+++ PROVIDED MATERIAL +++
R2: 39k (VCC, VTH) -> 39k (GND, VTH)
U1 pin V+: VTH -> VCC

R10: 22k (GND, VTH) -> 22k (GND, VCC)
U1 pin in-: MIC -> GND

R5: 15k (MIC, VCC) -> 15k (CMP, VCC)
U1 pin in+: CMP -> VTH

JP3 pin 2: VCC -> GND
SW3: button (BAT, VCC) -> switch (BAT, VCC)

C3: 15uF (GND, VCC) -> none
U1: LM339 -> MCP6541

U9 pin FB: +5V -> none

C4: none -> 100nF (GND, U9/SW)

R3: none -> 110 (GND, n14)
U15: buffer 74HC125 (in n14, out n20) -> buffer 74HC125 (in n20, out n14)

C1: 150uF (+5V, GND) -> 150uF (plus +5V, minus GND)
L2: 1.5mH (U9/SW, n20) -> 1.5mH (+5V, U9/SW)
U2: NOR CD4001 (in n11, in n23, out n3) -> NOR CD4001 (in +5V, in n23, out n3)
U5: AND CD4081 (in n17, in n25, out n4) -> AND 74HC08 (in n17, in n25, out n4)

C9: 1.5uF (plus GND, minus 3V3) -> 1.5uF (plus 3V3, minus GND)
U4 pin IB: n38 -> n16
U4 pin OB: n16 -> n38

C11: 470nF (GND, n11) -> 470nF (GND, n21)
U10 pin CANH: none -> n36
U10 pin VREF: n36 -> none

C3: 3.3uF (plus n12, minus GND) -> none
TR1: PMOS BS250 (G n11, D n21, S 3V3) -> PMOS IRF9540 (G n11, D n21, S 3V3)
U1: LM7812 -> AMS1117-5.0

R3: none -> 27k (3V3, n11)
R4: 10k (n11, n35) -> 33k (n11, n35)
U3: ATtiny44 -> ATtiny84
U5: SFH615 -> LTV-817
+++
# [WHAT YOU HAVE TO DO]
Up to and including the line with "C3: 3.3uF (plus n12, minus GND) -> none", print every line of the records from the start.

# [RESPONSE TO THIS TASK]
R2: 39k (VCC, VTH) -> 39k (GND, VTH)
U1 pin V+: VTH -> VCC

R10: 22k (GND, VTH) -> 22k (GND, VCC)
U1 pin in-: MIC -> GND

R5: 15k (MIC, VCC) -> 15k (CMP, VCC)
U1 pin in+: CMP -> VTH

JP3 pin 2: VCC -> GND
SW3: button (BAT, VCC) -> switch (BAT, VCC)

C3: 15uF (GND, VCC) -> none
U1: LM339 -> MCP6541

U9 pin FB: +5V -> none

C4: none -> 100nF (GND, U9/SW)

R3: none -> 110 (GND, n14)
U15: buffer 74HC125 (in n14, out n20) -> buffer 74HC125 (in n20, out n14)

C1: 150uF (+5V, GND) -> 150uF (plus +5V, minus GND)
L2: 1.5mH (U9/SW, n20) -> 1.5mH (+5V, U9/SW)
U2: NOR CD4001 (in n11, in n23, out n3) -> NOR CD4001 (in +5V, in n23, out n3)
U5: AND CD4081 (in n17, in n25, out n4) -> AND 74HC08 (in n17, in n25, out n4)

C9: 1.5uF (plus GND, minus 3V3) -> 1.5uF (plus 3V3, minus GND)
U4 pin IB: n38 -> n16
U4 pin OB: n16 -> n38

C11: 470nF (GND, n11) -> 470nF (GND, n21)
U10 pin CANH: none -> n36
U10 pin VREF: n36 -> none

C3: 3.3uF (plus n12, minus GND) -> none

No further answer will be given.